**The problem**
Could you set down exactly the lines of the data below, starting at the one that holds "(367, 143) = (209, 308): none -> white boat" and ending at the one that holds "camera: 175 degrees right, 20 degrees up", both included, and only those?

**Exercise inputs**
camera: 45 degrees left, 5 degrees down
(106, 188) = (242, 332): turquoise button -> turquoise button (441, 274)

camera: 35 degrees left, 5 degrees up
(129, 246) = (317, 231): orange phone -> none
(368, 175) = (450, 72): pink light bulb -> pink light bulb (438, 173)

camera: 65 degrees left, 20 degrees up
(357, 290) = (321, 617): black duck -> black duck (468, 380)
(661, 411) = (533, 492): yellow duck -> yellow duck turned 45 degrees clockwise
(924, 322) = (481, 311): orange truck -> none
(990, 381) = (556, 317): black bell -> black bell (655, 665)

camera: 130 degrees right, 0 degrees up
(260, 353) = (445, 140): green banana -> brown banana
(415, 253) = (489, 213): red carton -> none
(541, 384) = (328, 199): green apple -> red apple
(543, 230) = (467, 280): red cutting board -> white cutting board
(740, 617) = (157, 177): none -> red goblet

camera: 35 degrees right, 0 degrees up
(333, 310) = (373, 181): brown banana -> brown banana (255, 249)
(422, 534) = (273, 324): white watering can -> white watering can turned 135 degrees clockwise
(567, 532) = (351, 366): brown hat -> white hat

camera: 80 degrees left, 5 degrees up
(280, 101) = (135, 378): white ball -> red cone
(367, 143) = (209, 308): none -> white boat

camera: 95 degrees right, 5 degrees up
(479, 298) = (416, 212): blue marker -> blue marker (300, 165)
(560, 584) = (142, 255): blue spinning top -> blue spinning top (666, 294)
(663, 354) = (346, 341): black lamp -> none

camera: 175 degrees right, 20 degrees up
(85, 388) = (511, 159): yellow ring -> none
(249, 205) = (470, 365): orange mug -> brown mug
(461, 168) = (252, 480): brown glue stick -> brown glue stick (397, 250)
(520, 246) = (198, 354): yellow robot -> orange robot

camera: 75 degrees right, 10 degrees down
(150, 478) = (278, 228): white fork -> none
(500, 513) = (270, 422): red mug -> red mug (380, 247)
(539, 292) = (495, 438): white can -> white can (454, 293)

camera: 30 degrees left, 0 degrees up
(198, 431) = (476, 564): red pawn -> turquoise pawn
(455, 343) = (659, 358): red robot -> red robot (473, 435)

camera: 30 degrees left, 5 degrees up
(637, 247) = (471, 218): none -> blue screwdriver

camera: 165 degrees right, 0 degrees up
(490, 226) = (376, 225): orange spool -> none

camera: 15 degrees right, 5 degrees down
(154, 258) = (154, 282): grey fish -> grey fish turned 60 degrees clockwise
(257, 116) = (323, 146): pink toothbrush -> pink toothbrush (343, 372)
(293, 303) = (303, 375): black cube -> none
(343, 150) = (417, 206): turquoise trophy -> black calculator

**Your solution**
(367, 143) = (209, 308): none -> white boat

camera: 95 degrees right, 5 degrees up
(479, 298) = (416, 212): blue marker -> blue marker (300, 165)
(560, 584) = (142, 255): blue spinning top -> blue spinning top (666, 294)
(663, 354) = (346, 341): black lamp -> none

camera: 175 degrees right, 20 degrees up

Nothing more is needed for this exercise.